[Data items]
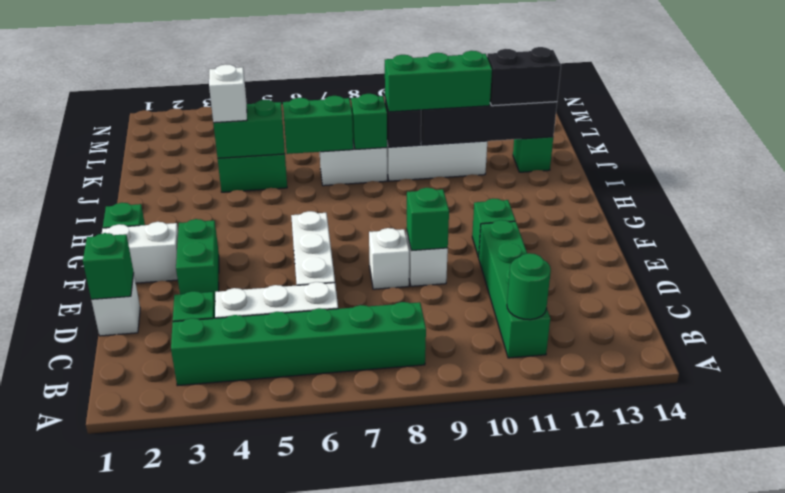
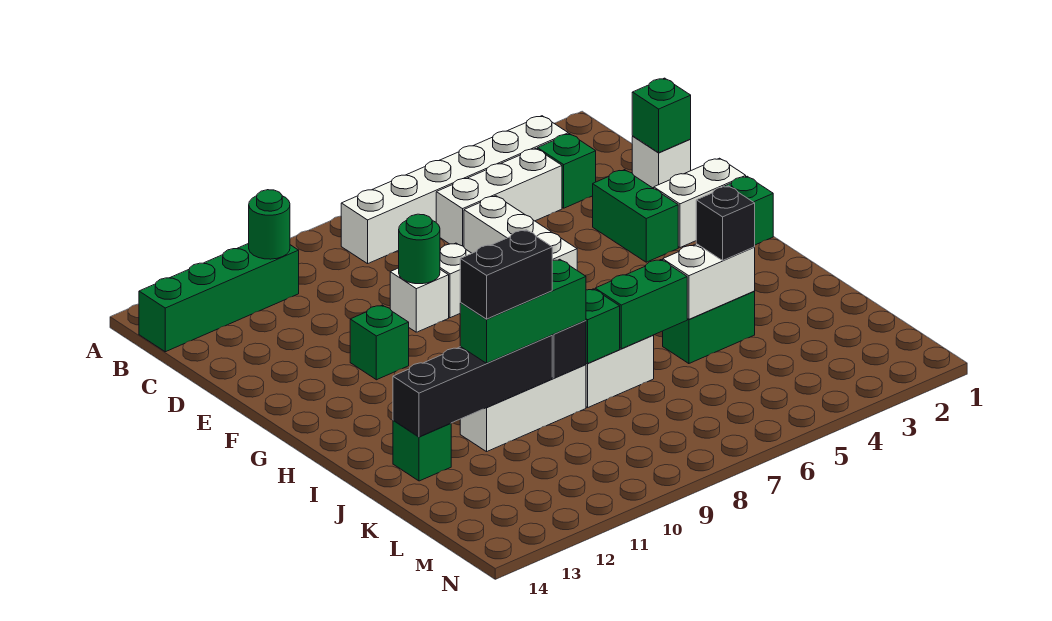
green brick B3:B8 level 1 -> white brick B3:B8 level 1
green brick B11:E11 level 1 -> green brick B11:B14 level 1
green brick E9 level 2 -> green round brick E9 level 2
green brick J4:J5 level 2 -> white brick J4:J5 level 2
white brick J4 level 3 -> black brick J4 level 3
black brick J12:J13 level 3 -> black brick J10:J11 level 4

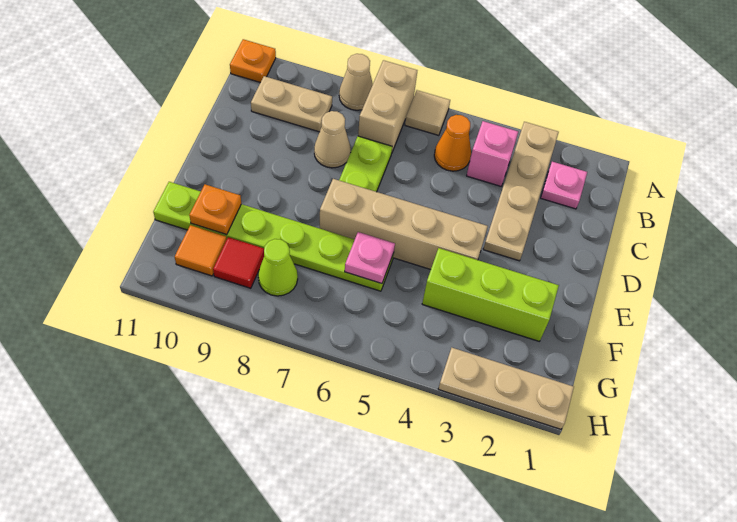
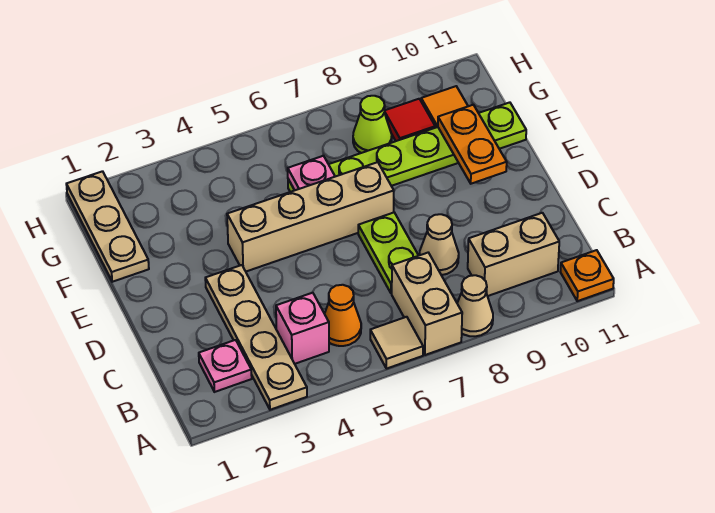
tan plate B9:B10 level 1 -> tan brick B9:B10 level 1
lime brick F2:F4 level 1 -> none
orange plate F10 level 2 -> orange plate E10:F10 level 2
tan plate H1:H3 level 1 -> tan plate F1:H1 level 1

WORK TO BE COMPLETED
Only a number is wanted here: how many lines in the entries contain the word "black"?

FINISHED TASK
2